All of the data is to be written out again exactly, without the pictures.
--- Task input Enclosed Below ---
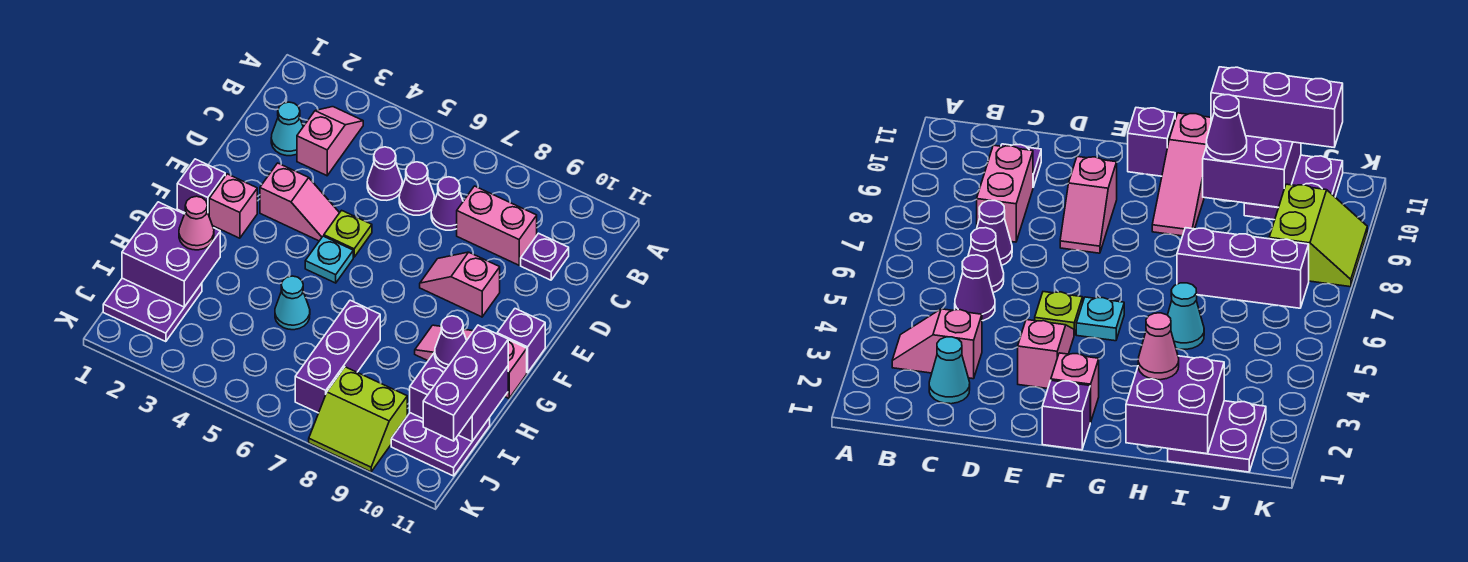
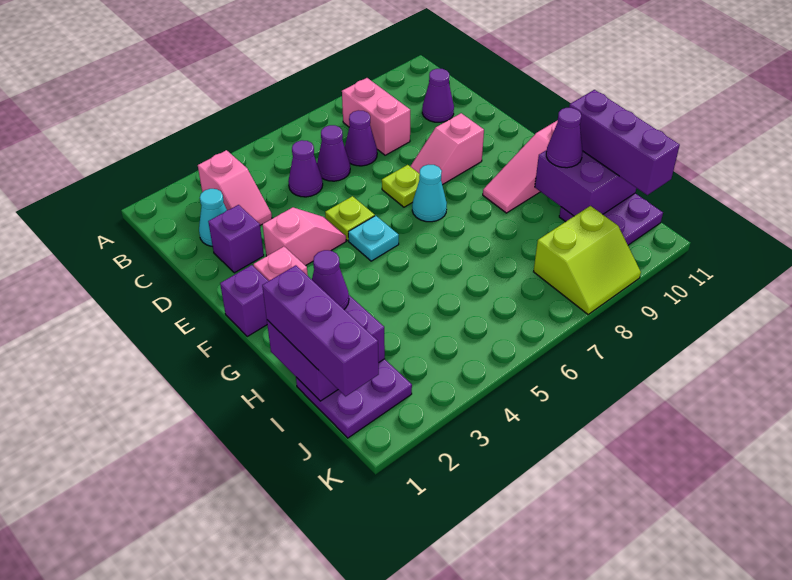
pink 1x2 slope [297,107,363,176] -> pink 1x2 slope turned to [198,150,272,225]
pink 1x2 brick [457,186,537,265] -> pink 1x2 brick turned to [342,78,410,155]
purple 1x1 plate [521,233,569,280] -> purple 1x1 cone [422,69,454,122]
none -> lime 1x1 plate [382,165,420,207]
purple 1x1 brick [497,309,545,373] -> purple 1x1 brick moved to [208,205,264,273]
pink 1x1 cone [179,196,214,250] -> purple 1x1 cone [312,250,349,309]
cyan 1x1 cone [275,276,310,330] -> cyan 1x1 cone moved to [412,165,447,222]
purple 1x3 brick [295,300,380,413] -> purple 1x3 brick moved to [262,265,379,396]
--- End of Enclosed Task input ---
* Answer for this exercise *
pink 1x2 slope [297,107,363,176] -> pink 1x2 slope turned to [198,150,272,225]
pink 1x2 brick [457,186,537,265] -> pink 1x2 brick turned to [342,78,410,155]
purple 1x1 plate [521,233,569,280] -> purple 1x1 cone [422,69,454,122]
none -> lime 1x1 plate [382,165,420,207]
purple 1x1 brick [497,309,545,373] -> purple 1x1 brick moved to [208,205,264,273]
pink 1x1 cone [179,196,214,250] -> purple 1x1 cone [312,250,349,309]
cyan 1x1 cone [275,276,310,330] -> cyan 1x1 cone moved to [412,165,447,222]
purple 1x3 brick [295,300,380,413] -> purple 1x3 brick moved to [262,265,379,396]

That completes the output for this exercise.